# The task
Your task is to repeat the entries word for word while leaving out the pictures.

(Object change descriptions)
• • •

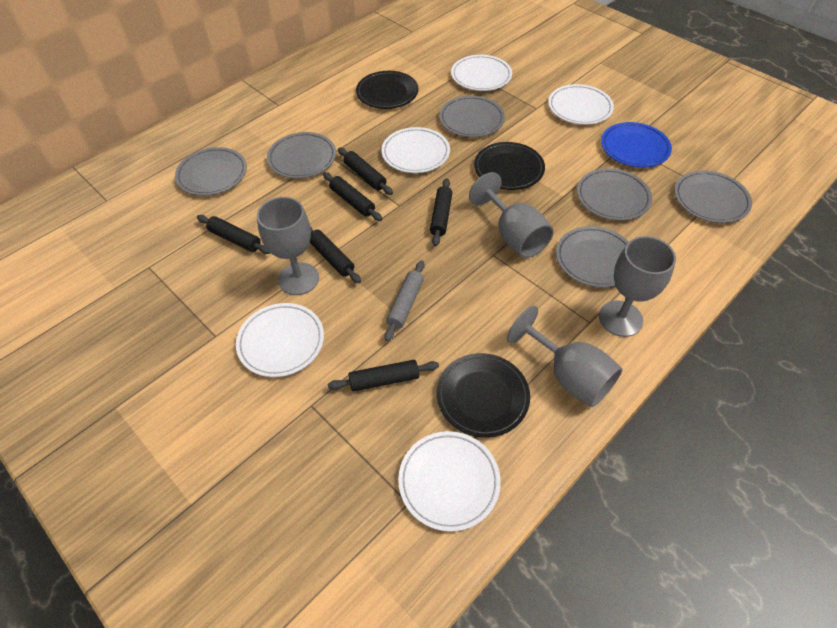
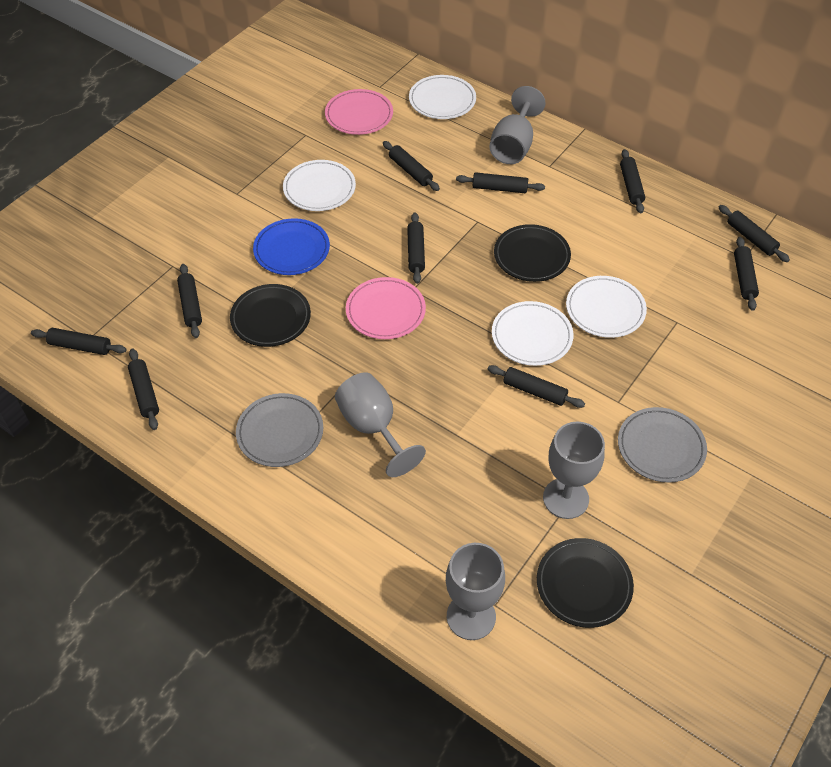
black rolling pin: 6 -> 10
grey plate: 6 -> 2
grey rolling pin: 1 -> 0
pink plate: 0 -> 2
white plate: 5 -> 4

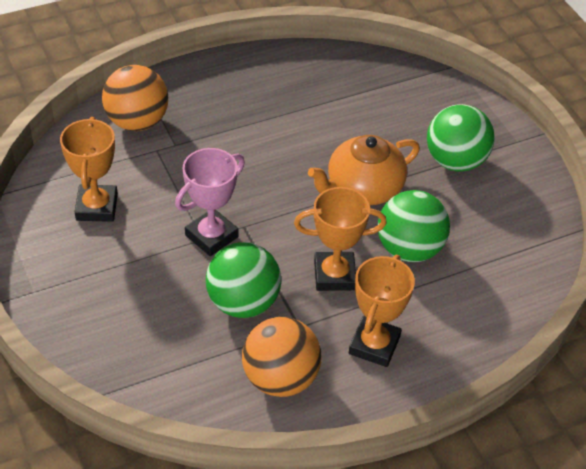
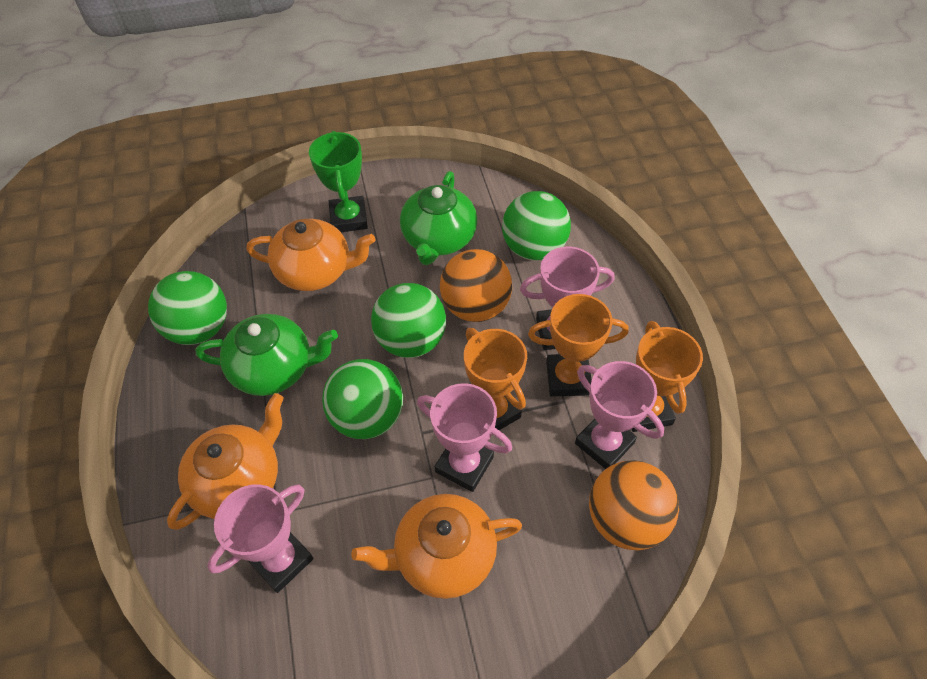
green ball: 3 -> 4
green teapot: 0 -> 2
green trophy: 0 -> 1
orange teapot: 1 -> 3
pink trophy: 1 -> 4

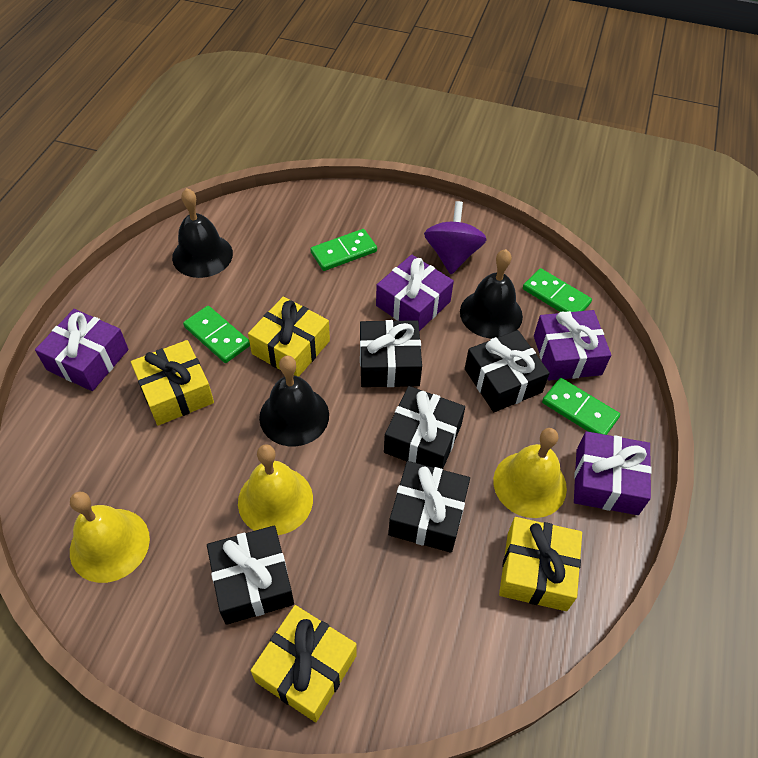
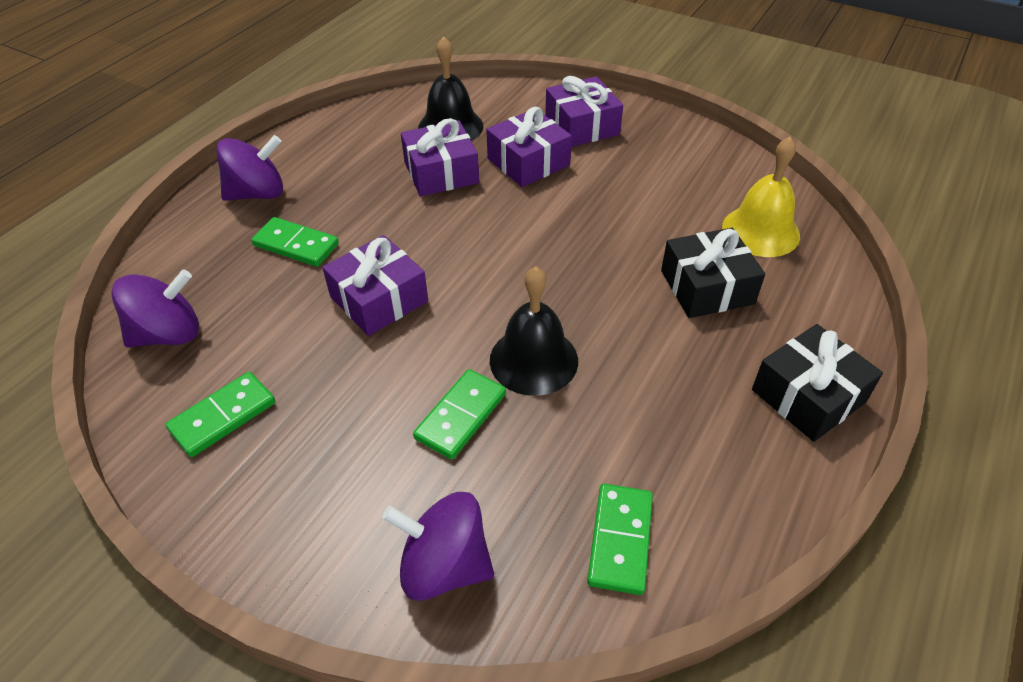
black bell: 3 -> 2
black gift: 5 -> 2
purple spinning top: 1 -> 3
yellow bell: 3 -> 1
yellow gift: 4 -> 0

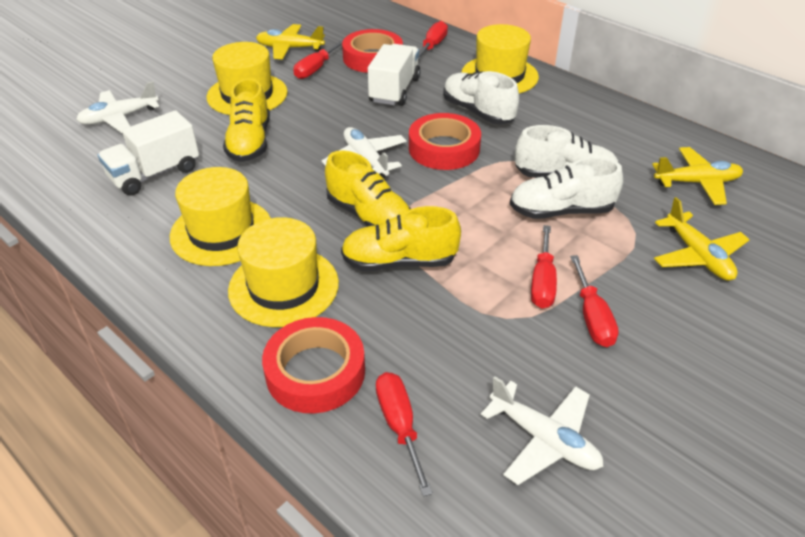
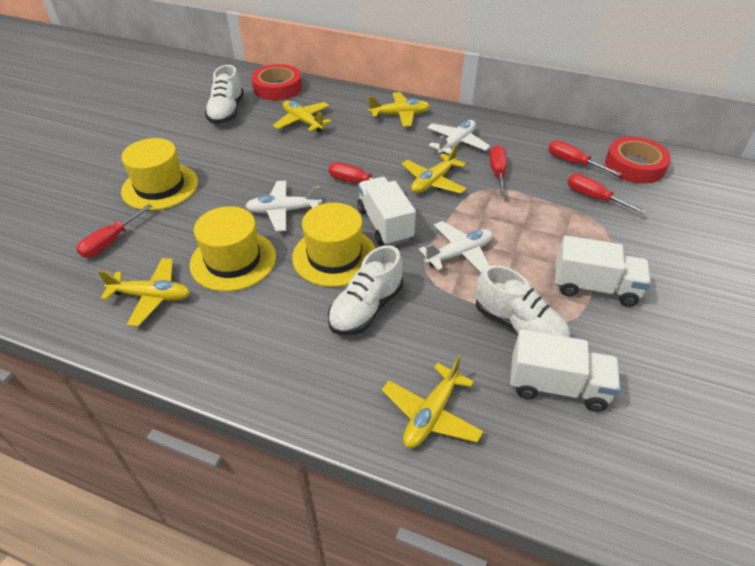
red tape: 3 -> 2
white truck: 2 -> 3
yellow hat: 4 -> 3
yellow plane: 3 -> 5
yellow shoe: 3 -> 0

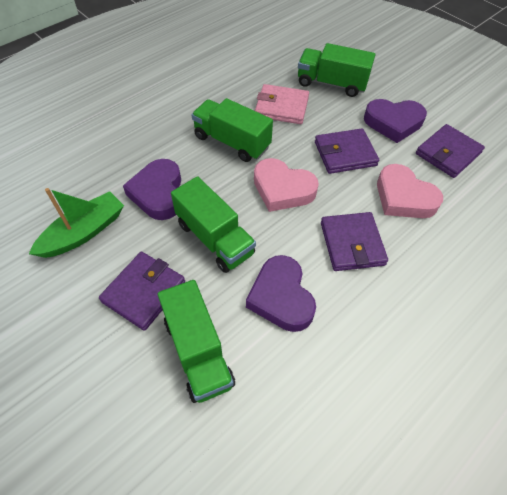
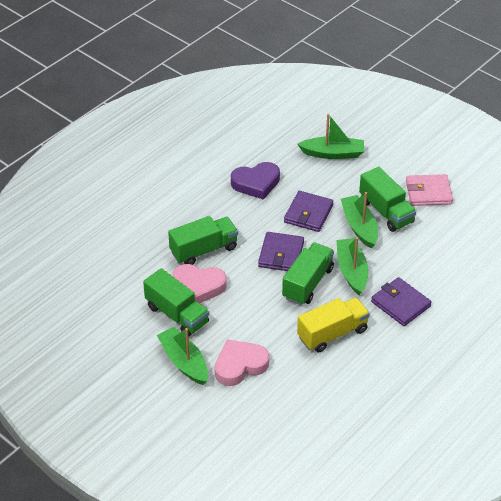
green boat: 1 -> 4
purple heart: 3 -> 1
purple wallet: 4 -> 3
yellow truck: 0 -> 1

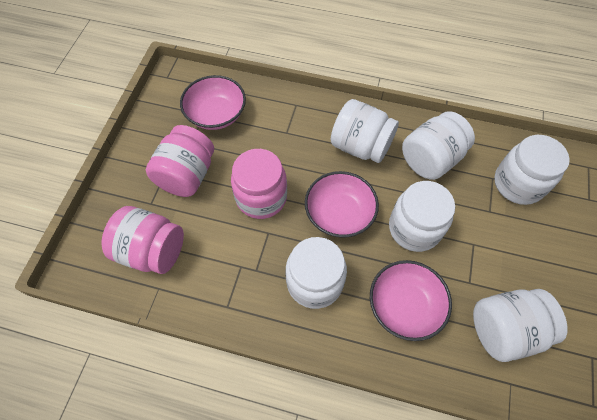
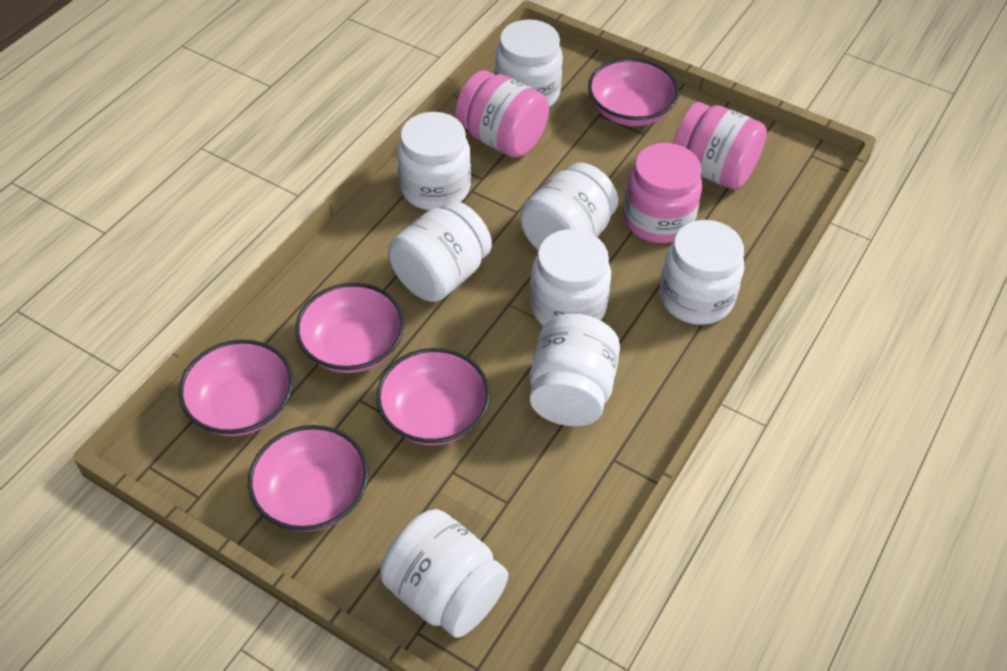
pink bowl: 3 -> 5
white jar: 6 -> 8

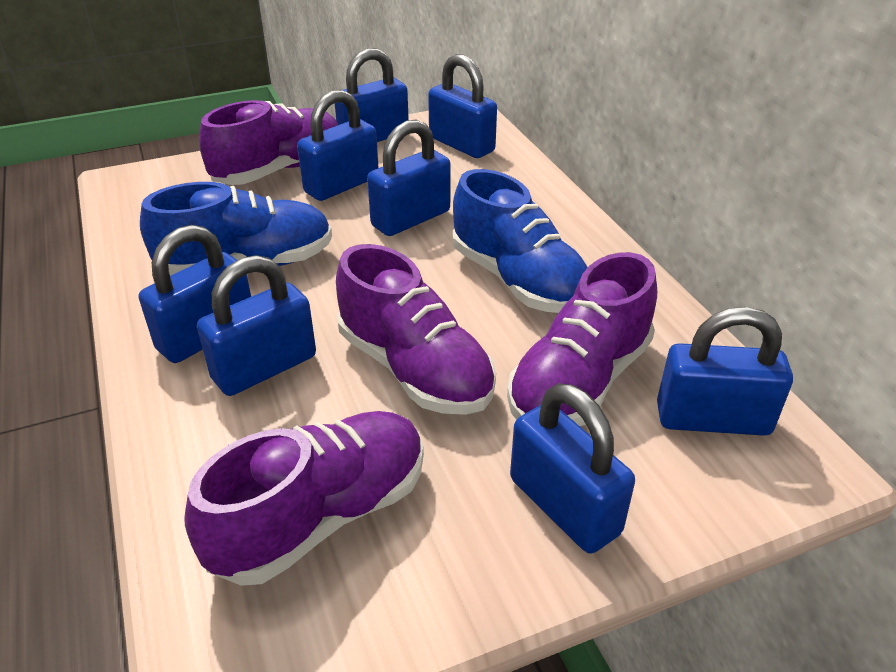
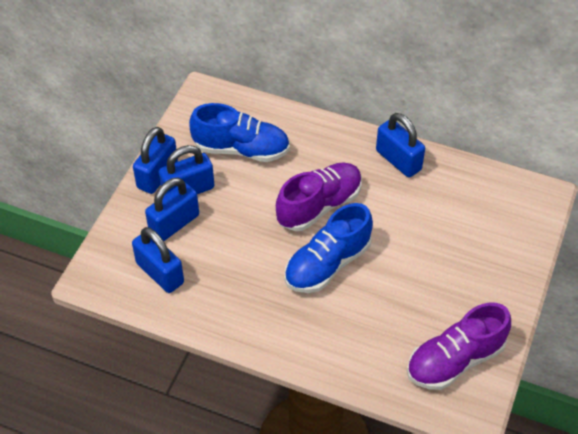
blue padlock: 8 -> 5
purple shoe: 4 -> 2

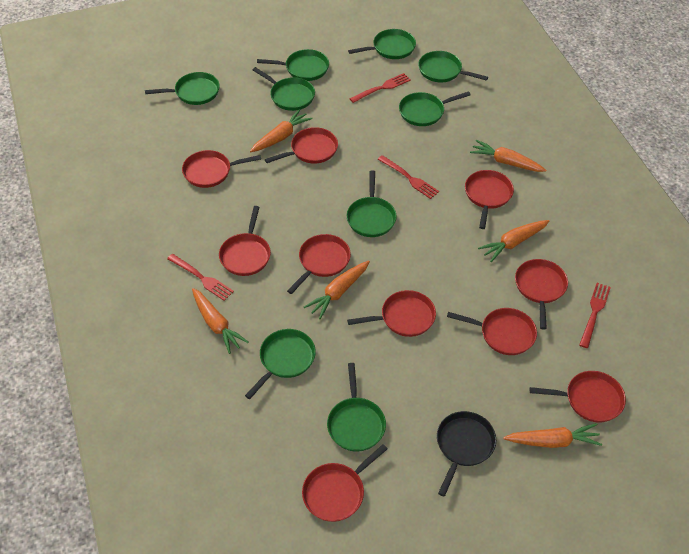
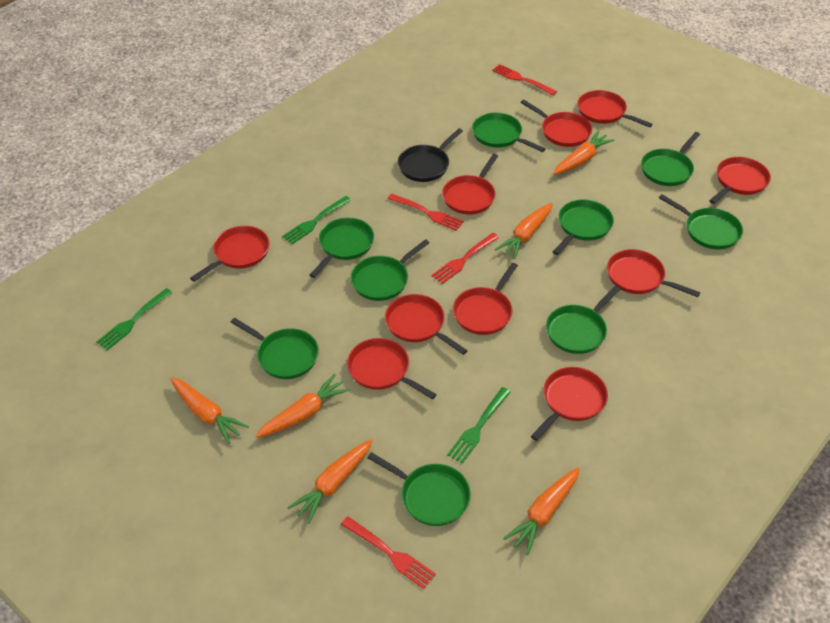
green fork: 0 -> 3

• • •

# Output of the task
black rolling pin: 6 -> 10
grey plate: 6 -> 2
grey rolling pin: 1 -> 0
pink plate: 0 -> 2
white plate: 5 -> 4

green ball: 3 -> 4
green teapot: 0 -> 2
green trophy: 0 -> 1
orange teapot: 1 -> 3
pink trophy: 1 -> 4

black bell: 3 -> 2
black gift: 5 -> 2
purple spinning top: 1 -> 3
yellow bell: 3 -> 1
yellow gift: 4 -> 0

red tape: 3 -> 2
white truck: 2 -> 3
yellow hat: 4 -> 3
yellow plane: 3 -> 5
yellow shoe: 3 -> 0

green boat: 1 -> 4
purple heart: 3 -> 1
purple wallet: 4 -> 3
yellow truck: 0 -> 1

pink bowl: 3 -> 5
white jar: 6 -> 8

blue padlock: 8 -> 5
purple shoe: 4 -> 2

green fork: 0 -> 3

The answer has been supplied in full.